-- Work instruction --
Images don't belong in the copy. Output the rest of the data exactly.

-- Data below --
***

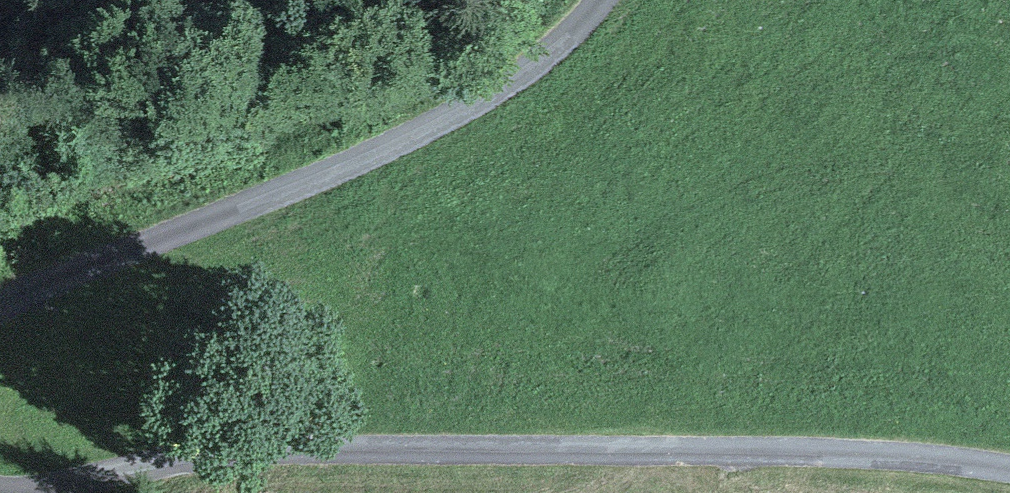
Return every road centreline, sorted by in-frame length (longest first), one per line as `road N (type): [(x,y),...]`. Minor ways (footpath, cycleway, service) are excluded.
road 1 (track): [(40,492),(203,462),(847,465),(1009,480)]
road 2 (track): [(597,0),(487,106),(0,314)]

***

-- Exercise response --
Return every road centreline, sorted by in-frame length (longest first), one per line as `road N (type): [(x,y),...]`. Minor ways (footpath, cycleway, service) are excluded.
road 1 (track): [(40,492),(203,462),(847,465),(1009,480)]
road 2 (track): [(597,0),(487,106),(0,314)]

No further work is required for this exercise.